◆ Activity:
Starting with the line that contains "turquoise nut (no.", repeat each line exactly through the final line of the listing. No picture should appear in the copy.

◆ Data for review:
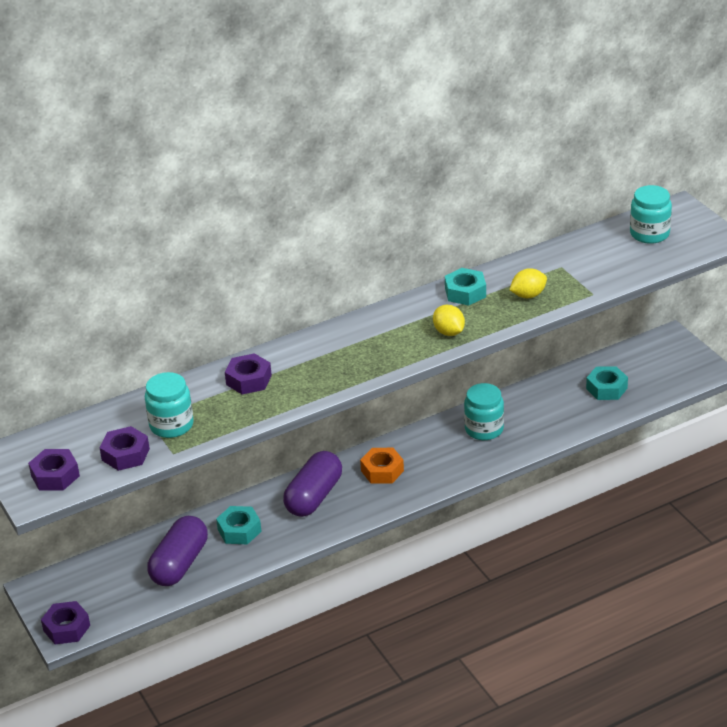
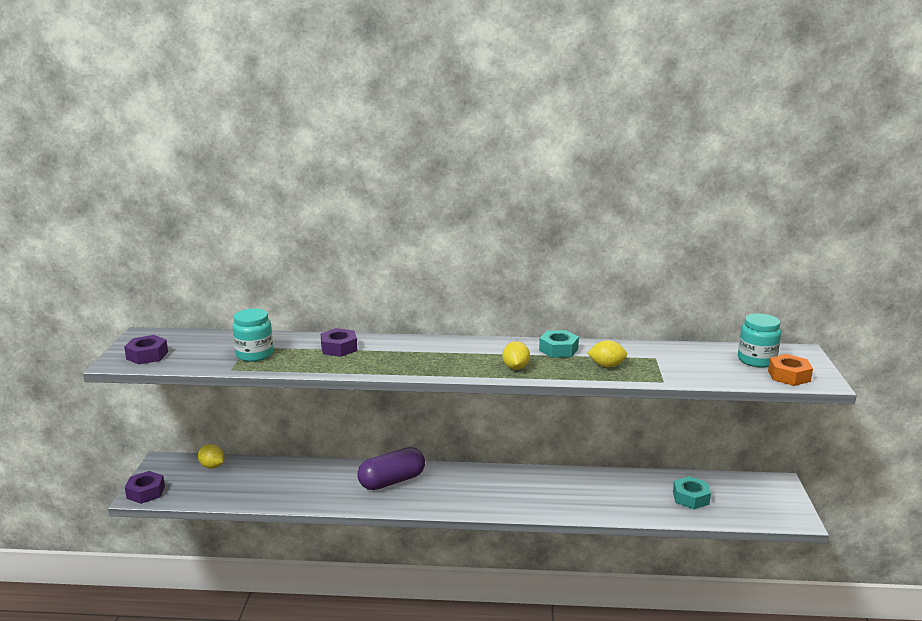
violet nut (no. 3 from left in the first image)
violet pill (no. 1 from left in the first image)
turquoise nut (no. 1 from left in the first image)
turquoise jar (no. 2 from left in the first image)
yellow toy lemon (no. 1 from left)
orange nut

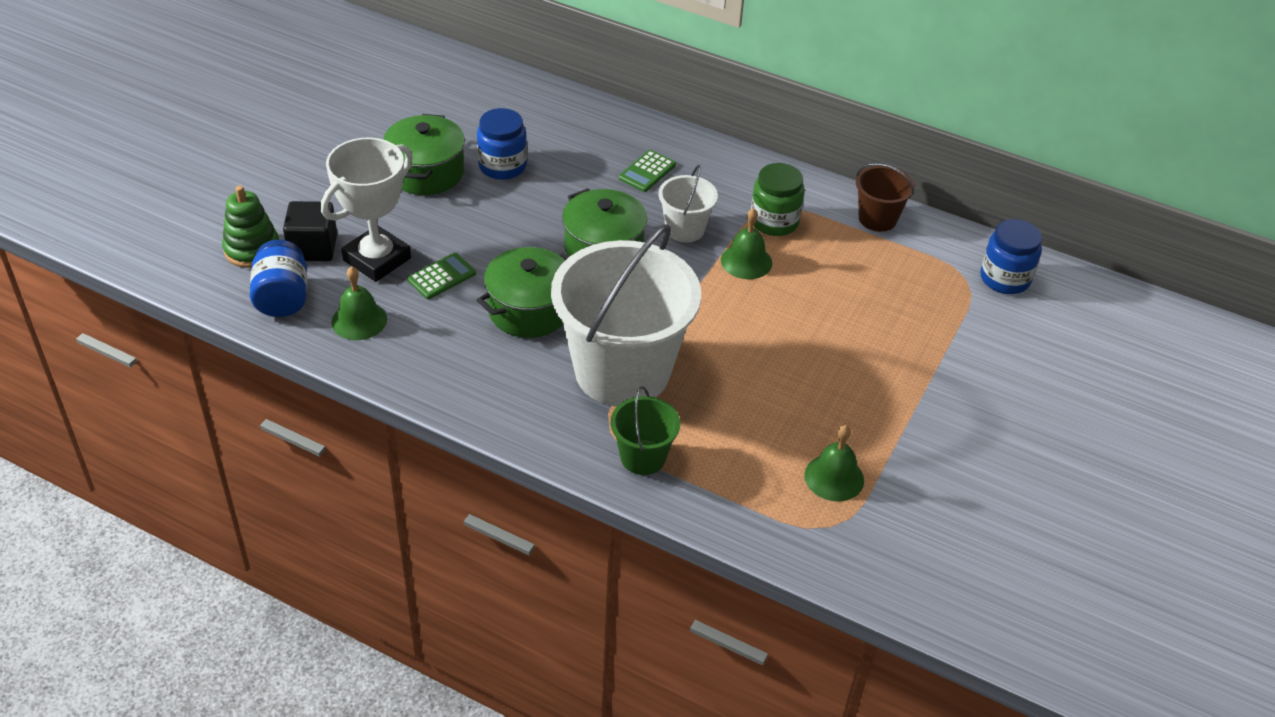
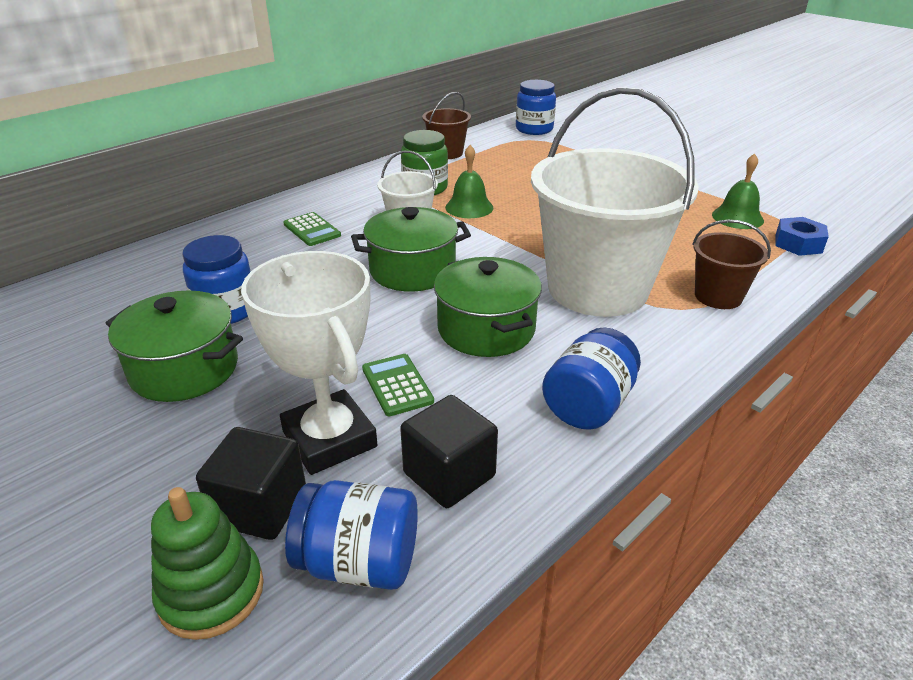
royal blue jar (no. 4 from left)
royal blue nut
ebony solid cube (no. 2 from left)
brown sand bucket (no. 2 from left)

◆ Output of the exercise:
turquoise nut (no. 1 from left in the first image)
turquoise jar (no. 2 from left in the first image)
yellow toy lemon (no. 1 from left)
orange nut

royal blue jar (no. 4 from left)
royal blue nut
ebony solid cube (no. 2 from left)
brown sand bucket (no. 2 from left)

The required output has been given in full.